◆ What you have to do ◆
Pictures in the listing below are skipped, while the lines from the "yellow drum [697,276,810,388] -> none" line through the "green button [657,237,698,269]" line are returned word for word.

◆ Extracted data ◆
---*---

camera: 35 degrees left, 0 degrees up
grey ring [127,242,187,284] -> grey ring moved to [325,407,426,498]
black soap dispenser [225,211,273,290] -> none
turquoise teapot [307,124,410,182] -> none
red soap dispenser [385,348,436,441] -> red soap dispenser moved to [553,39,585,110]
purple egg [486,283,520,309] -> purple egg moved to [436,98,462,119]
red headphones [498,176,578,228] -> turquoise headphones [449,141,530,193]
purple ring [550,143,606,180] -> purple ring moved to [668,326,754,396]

---*---

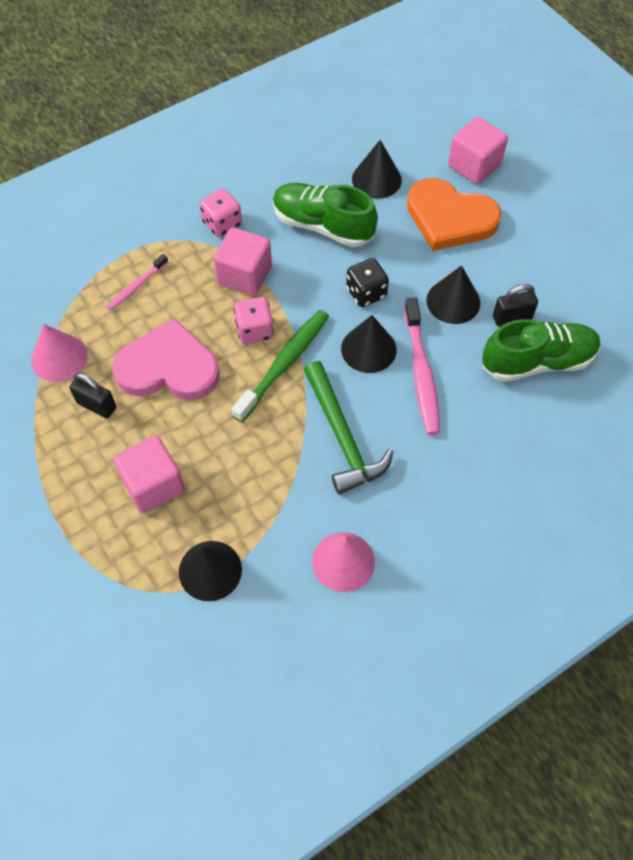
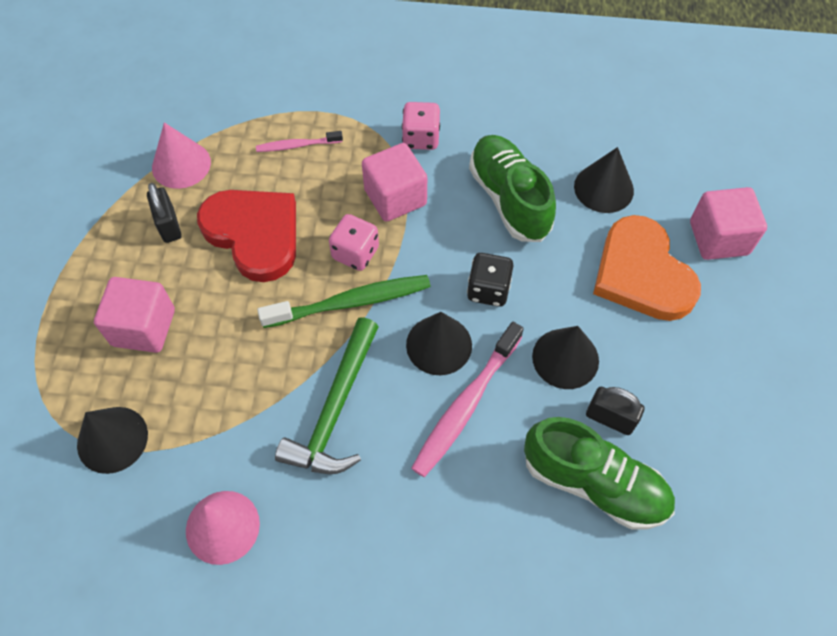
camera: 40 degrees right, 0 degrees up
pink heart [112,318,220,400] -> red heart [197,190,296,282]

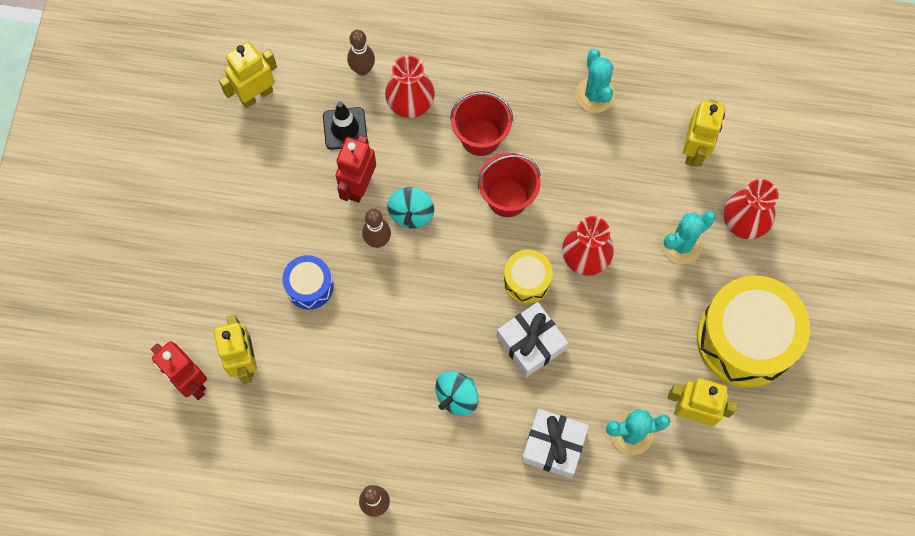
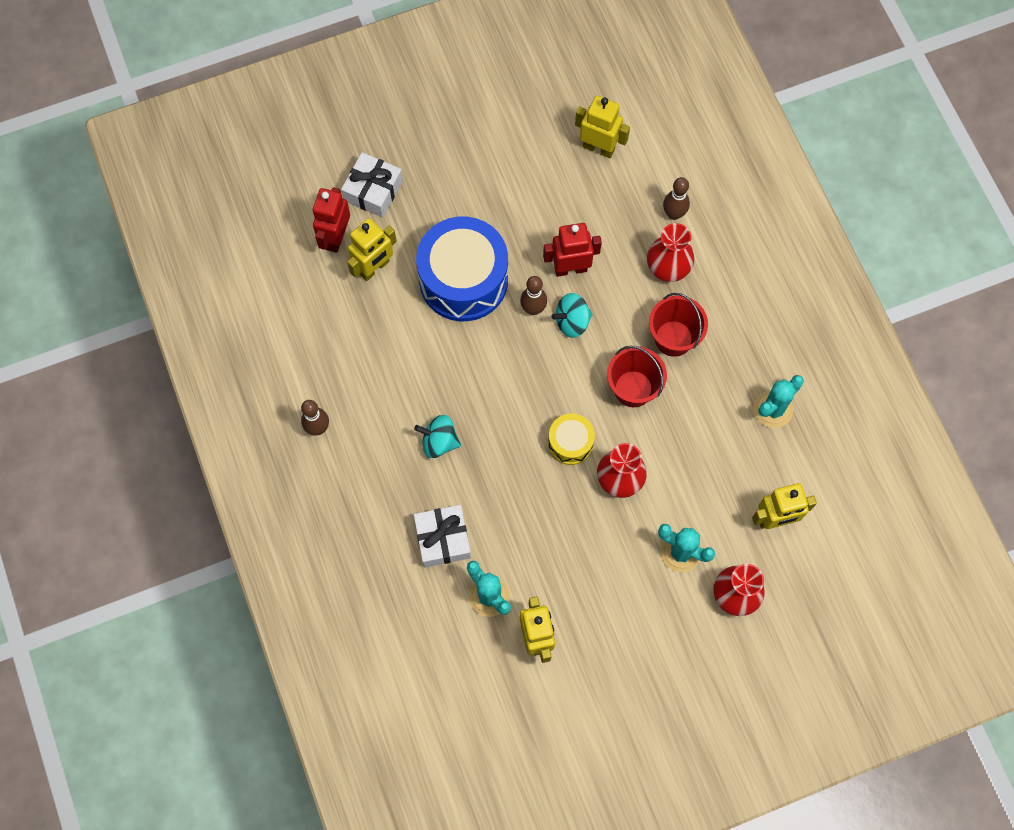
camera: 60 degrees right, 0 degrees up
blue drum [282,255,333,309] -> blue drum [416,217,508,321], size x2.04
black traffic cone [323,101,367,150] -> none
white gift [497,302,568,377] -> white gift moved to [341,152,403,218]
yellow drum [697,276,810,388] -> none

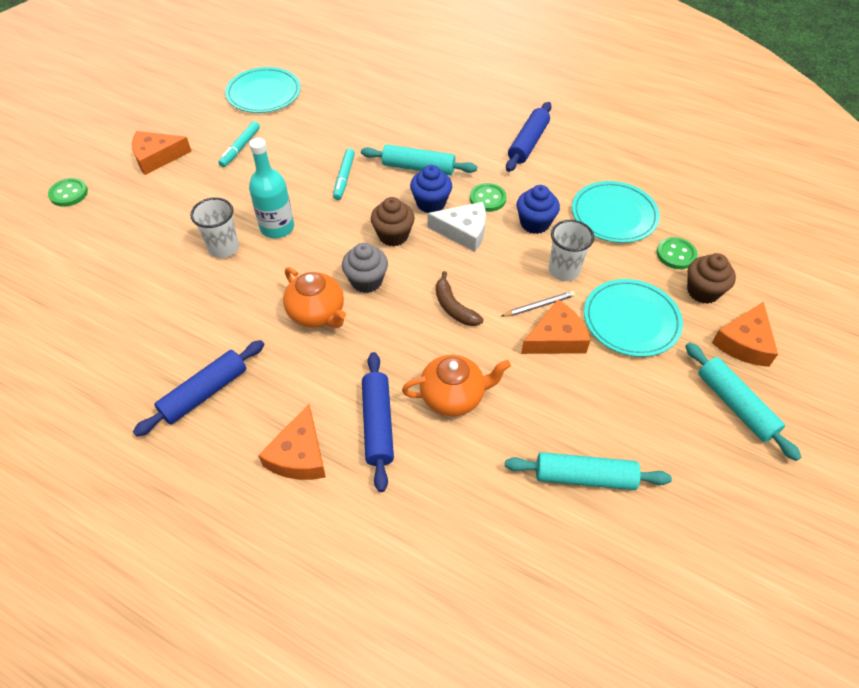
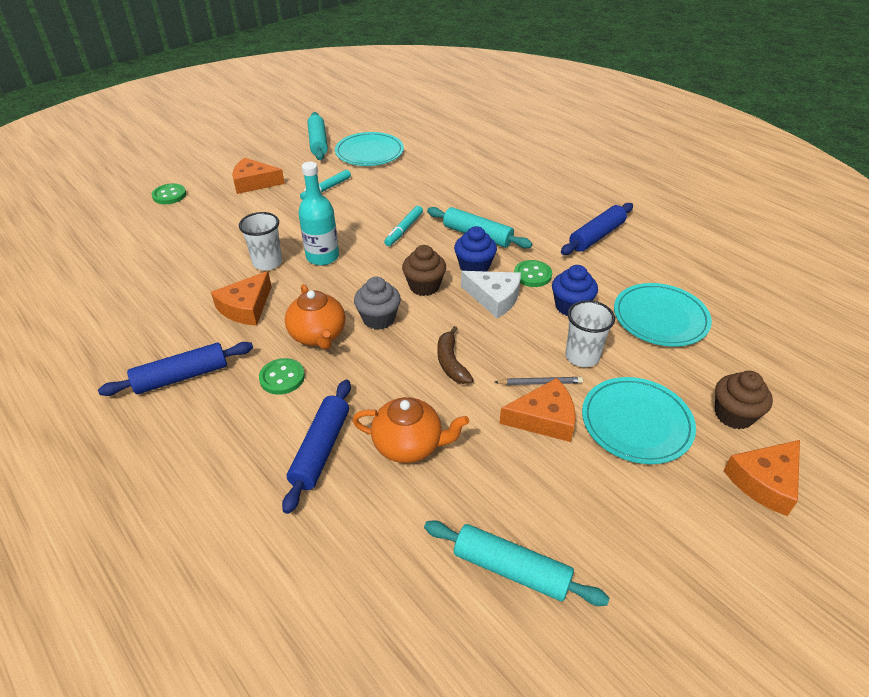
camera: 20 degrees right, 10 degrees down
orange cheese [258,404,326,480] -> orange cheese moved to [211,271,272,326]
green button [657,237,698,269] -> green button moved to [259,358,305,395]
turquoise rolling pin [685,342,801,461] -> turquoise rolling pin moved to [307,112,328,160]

---*---

◆ Solution to the problem ◆
yellow drum [697,276,810,388] -> none

camera: 20 degrees right, 10 degrees down
orange cheese [258,404,326,480] -> orange cheese moved to [211,271,272,326]
green button [657,237,698,269] -> green button moved to [259,358,305,395]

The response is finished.